Try it »
Convert the rows, starting at the first line and ending at the line that contains "How much distance", into a JSON list of strings with one string for each line. Leave out blank lines.

(Records in a dataset)

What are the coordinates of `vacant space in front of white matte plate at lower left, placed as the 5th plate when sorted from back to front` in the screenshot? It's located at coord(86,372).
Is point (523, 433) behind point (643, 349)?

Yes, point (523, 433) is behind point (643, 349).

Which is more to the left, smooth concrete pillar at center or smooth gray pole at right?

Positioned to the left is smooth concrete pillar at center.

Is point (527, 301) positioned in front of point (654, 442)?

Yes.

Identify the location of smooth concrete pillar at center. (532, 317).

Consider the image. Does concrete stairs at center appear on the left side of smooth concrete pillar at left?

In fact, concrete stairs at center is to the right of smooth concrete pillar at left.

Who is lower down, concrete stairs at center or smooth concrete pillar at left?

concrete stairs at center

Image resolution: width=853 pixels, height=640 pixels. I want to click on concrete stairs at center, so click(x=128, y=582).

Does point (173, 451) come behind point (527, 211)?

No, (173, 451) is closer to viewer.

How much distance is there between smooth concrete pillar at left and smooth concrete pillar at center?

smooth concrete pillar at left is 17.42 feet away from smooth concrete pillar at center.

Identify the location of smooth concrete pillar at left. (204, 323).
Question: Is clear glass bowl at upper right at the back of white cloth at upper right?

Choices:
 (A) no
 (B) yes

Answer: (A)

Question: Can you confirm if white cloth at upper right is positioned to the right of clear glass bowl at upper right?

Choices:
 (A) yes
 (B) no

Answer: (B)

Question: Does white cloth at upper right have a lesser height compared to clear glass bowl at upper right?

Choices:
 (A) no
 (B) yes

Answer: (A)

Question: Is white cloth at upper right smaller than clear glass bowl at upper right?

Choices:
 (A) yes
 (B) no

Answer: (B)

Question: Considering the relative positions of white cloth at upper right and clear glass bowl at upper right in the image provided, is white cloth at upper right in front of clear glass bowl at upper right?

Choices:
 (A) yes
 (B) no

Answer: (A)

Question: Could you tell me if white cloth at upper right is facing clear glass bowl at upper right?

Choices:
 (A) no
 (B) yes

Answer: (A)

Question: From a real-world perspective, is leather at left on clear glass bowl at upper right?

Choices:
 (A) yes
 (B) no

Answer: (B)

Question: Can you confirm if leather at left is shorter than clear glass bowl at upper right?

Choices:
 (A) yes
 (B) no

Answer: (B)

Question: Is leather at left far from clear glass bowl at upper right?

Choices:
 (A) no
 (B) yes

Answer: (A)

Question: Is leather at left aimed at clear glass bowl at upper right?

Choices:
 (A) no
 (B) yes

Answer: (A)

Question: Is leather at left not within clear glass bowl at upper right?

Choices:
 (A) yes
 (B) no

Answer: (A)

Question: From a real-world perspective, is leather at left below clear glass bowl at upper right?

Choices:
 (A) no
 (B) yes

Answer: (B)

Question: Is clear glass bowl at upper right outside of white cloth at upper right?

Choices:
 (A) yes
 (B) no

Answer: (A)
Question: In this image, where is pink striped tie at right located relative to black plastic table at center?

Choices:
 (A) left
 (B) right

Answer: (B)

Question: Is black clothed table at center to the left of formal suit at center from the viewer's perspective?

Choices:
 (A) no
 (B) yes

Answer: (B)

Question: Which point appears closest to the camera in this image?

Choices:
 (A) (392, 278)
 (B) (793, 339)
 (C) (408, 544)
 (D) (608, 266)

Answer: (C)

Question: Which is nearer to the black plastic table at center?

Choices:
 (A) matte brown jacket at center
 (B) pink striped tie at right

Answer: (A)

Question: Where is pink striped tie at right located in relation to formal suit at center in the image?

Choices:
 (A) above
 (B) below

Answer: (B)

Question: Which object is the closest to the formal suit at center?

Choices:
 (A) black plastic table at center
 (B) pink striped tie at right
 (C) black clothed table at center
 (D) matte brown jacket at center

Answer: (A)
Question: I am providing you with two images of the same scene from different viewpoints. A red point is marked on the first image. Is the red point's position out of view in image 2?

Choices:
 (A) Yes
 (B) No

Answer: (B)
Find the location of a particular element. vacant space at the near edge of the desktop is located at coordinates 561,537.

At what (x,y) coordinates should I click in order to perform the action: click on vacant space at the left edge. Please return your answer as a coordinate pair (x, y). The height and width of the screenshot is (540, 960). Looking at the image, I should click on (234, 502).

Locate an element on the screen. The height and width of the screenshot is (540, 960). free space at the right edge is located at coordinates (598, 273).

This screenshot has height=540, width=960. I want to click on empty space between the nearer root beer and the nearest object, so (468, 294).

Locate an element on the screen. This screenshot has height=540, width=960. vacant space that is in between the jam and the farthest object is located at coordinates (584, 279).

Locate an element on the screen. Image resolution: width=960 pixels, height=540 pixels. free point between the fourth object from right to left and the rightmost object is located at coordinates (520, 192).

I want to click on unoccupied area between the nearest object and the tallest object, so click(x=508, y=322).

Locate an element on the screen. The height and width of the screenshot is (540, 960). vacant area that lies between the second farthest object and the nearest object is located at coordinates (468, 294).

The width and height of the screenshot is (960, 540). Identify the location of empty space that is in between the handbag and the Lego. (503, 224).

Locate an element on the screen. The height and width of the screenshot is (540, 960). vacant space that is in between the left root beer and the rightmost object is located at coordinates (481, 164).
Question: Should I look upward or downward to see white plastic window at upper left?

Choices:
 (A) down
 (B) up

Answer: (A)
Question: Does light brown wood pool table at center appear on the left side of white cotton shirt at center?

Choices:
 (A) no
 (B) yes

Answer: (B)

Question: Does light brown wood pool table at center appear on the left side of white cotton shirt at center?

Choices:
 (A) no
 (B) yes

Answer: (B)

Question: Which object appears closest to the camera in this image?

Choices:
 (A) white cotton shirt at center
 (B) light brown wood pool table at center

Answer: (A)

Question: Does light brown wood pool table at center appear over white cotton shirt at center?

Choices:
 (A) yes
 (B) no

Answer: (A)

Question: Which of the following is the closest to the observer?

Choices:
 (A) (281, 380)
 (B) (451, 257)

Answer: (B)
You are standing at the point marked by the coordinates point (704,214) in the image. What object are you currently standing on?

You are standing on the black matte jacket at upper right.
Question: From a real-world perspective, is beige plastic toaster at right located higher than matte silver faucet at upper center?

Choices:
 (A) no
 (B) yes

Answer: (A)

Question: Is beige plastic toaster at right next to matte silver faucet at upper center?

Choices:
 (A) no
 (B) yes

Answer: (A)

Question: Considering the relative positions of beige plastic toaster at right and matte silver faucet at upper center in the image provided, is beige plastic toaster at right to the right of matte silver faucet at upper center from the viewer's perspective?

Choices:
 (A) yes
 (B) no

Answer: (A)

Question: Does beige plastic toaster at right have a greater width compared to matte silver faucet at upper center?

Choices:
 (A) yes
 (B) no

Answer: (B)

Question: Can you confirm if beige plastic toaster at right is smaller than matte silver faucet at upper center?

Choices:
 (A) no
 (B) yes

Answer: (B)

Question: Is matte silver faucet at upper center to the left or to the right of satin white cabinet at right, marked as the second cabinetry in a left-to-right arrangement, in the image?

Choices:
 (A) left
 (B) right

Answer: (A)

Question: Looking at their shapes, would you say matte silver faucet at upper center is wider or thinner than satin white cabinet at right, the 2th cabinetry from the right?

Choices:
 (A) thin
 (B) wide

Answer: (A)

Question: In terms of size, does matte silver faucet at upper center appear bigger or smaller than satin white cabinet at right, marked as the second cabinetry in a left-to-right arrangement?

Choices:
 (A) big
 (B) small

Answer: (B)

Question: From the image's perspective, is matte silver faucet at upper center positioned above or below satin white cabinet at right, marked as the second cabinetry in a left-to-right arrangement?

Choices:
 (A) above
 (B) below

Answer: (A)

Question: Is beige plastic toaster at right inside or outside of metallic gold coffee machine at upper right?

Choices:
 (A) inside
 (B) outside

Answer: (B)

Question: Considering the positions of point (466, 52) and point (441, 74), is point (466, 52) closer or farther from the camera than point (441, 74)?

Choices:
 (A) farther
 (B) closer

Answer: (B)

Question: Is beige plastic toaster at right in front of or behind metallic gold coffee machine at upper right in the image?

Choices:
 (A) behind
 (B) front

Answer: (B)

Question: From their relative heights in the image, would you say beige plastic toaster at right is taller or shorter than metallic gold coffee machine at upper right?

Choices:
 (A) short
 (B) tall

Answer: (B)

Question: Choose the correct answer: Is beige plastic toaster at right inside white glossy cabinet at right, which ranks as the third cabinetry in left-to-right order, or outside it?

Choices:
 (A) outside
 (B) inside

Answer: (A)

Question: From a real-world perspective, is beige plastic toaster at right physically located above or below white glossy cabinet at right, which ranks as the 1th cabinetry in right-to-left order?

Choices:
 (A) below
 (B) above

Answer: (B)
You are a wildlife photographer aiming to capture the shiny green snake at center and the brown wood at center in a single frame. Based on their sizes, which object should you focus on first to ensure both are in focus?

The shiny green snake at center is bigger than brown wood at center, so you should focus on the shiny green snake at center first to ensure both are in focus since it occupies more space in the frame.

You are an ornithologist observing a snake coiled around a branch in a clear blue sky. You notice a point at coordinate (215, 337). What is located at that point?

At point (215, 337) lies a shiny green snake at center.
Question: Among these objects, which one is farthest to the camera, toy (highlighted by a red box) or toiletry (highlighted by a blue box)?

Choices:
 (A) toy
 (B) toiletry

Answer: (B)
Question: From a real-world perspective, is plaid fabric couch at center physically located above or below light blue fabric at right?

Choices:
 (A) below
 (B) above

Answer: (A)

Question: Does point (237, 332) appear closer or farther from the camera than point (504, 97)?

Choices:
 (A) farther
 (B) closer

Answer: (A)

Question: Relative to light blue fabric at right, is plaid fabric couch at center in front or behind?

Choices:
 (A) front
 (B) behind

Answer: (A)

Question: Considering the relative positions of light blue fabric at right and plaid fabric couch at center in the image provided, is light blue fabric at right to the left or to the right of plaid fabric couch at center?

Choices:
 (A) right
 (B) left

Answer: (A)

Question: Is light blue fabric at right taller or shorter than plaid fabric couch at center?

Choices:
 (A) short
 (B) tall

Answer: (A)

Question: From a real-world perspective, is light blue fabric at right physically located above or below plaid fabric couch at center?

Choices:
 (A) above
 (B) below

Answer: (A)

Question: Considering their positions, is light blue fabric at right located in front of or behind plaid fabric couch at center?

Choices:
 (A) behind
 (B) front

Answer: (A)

Result below »
[
  "What are the coordinates of `vacant space in front of white matte plate at lower left, placed as the 5th plate when sorted from back to front` in the screenshot? It's located at coord(86,372).",
  "Is point (523, 433) behind point (643, 349)?",
  "Yes, point (523, 433) is behind point (643, 349).",
  "Which is more to the left, smooth concrete pillar at center or smooth gray pole at right?",
  "Positioned to the left is smooth concrete pillar at center.",
  "Is point (527, 301) positioned in front of point (654, 442)?",
  "Yes.",
  "Identify the location of smooth concrete pillar at center. (532, 317).",
  "Consider the image. Does concrete stairs at center appear on the left side of smooth concrete pillar at left?",
  "In fact, concrete stairs at center is to the right of smooth concrete pillar at left.",
  "Who is lower down, concrete stairs at center or smooth concrete pillar at left?",
  "concrete stairs at center",
  "Image resolution: width=853 pixels, height=640 pixels. I want to click on concrete stairs at center, so click(x=128, y=582).",
  "Does point (173, 451) come behind point (527, 211)?",
  "No, (173, 451) is closer to viewer.",
  "How much distance is there between smooth concrete pillar at left and smooth concrete pillar at center?"
]